Records:
>>>
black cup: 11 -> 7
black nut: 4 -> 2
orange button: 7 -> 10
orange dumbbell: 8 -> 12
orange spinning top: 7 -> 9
<<<
>>>
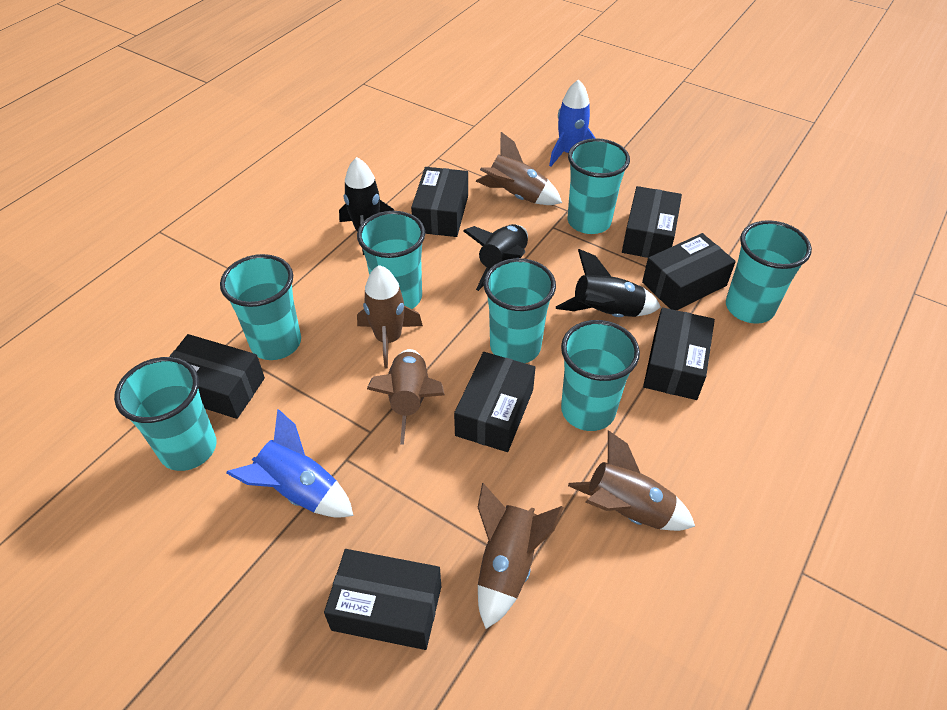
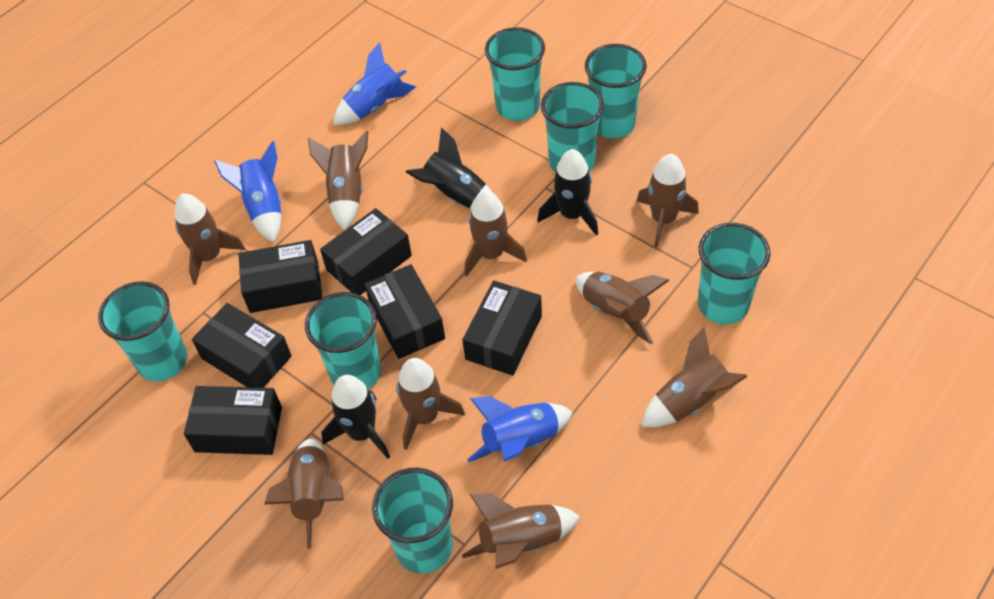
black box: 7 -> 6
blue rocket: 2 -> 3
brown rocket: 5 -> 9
<<<
Using the entries above, return exactly the lines from the line with "black nut: 4 -> 2" to the line with "orange spinning top: 7 -> 9", counting both of those lines.

black nut: 4 -> 2
orange button: 7 -> 10
orange dumbbell: 8 -> 12
orange spinning top: 7 -> 9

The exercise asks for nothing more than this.